DATA FOR PROCESSING
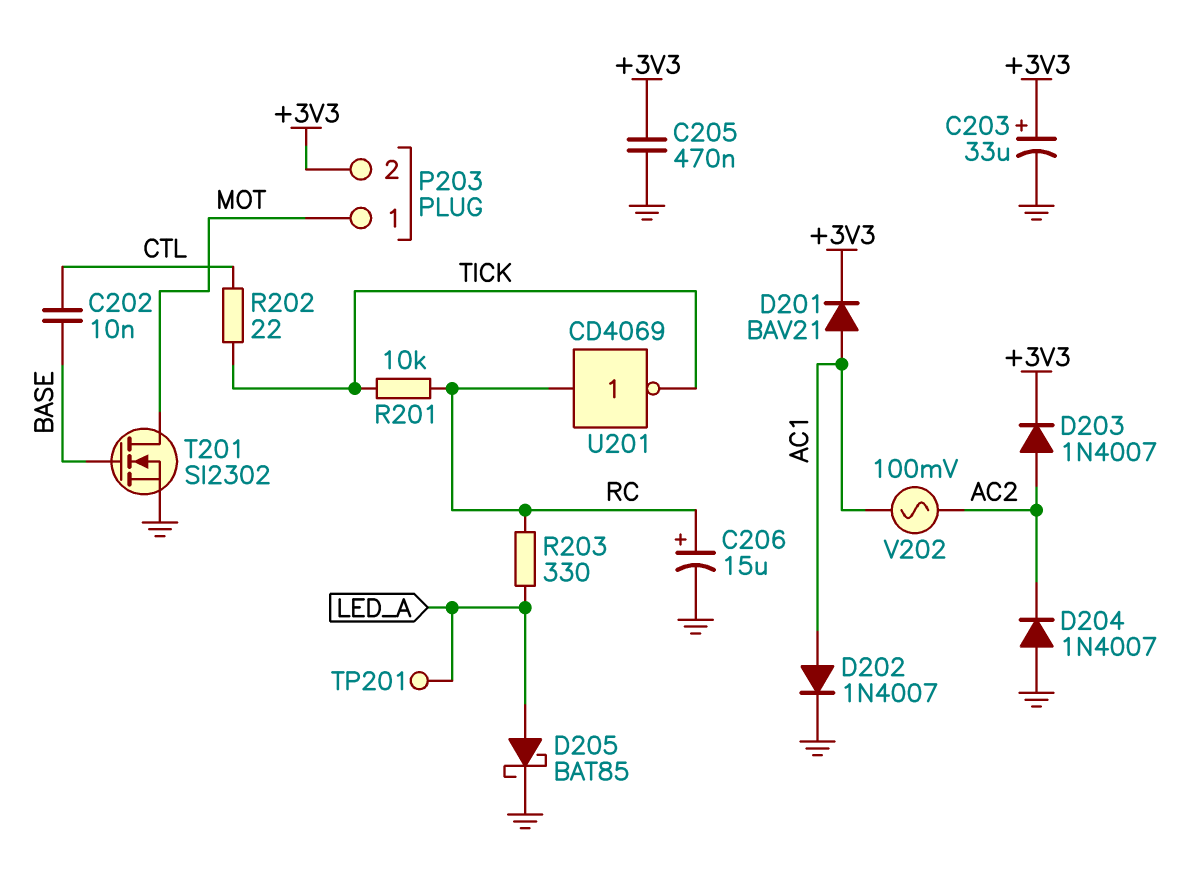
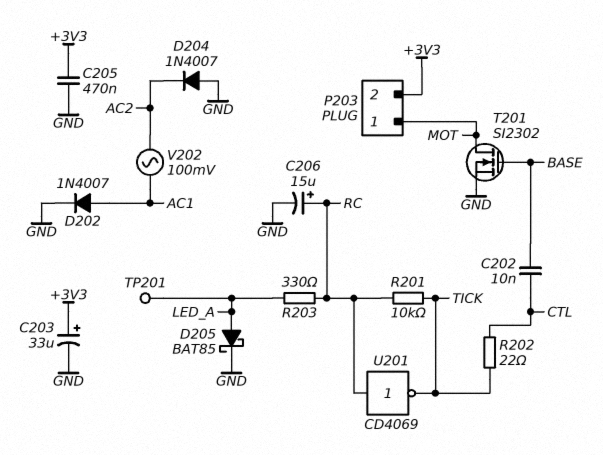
D201: diode BAV21 (A AC1, K +3V3) -> none
D203: diode 1N4007 (A AC2, K +3V3) -> none

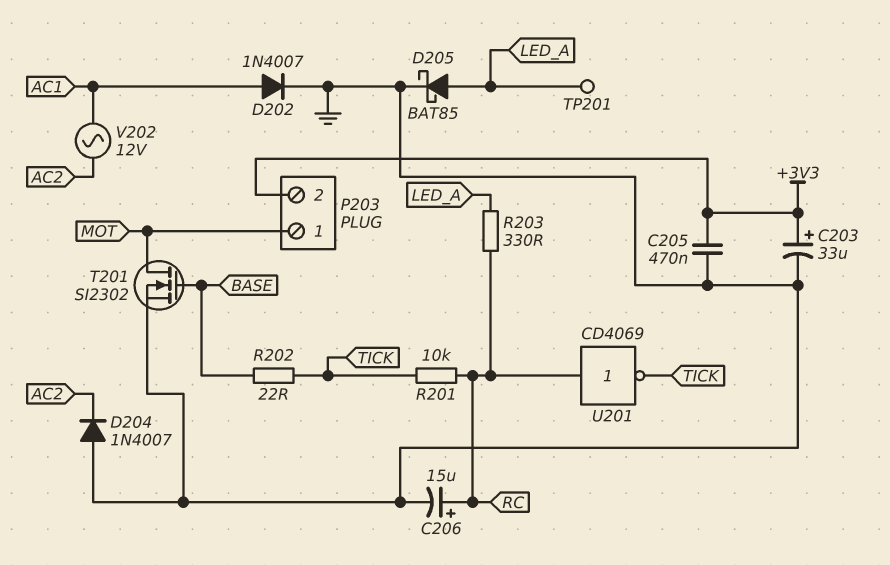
C202: 10nF (BASE, CTL) -> none
R202: 22 (CTL, TICK) -> 22 (BASE, TICK)
V202: AC 100mV (AC1, AC2) -> AC 12V (AC1, AC2)

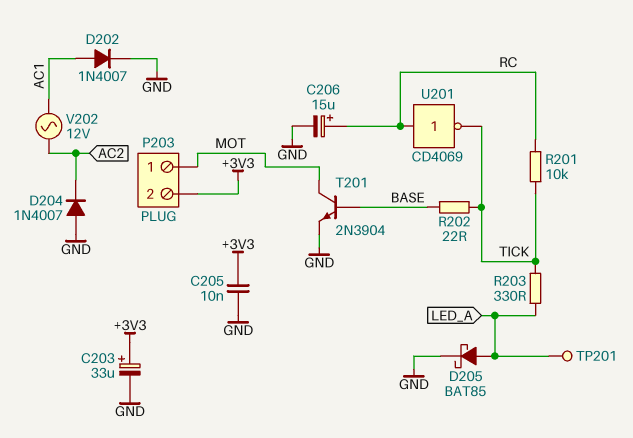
C205: 470nF (+3V3, GND) -> 10nF (+3V3, GND)
R203: 330 (LED_A, RC) -> 330 (LED_A, TICK)
T201: NMOS SI2302 (G BASE, D MOT, S GND) -> NPN 2N3904 (B BASE, C MOT, E GND)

PROBLEM REQUIREMENTS
Output only the lines running from the one containing "V202: AC 100mV" to the end of the records, inclusive and exact; skip the pictures.

ANSWER TO THE EXERCISE
V202: AC 100mV (AC1, AC2) -> AC 12V (AC1, AC2)

C205: 470nF (+3V3, GND) -> 10nF (+3V3, GND)
R203: 330 (LED_A, RC) -> 330 (LED_A, TICK)
T201: NMOS SI2302 (G BASE, D MOT, S GND) -> NPN 2N3904 (B BASE, C MOT, E GND)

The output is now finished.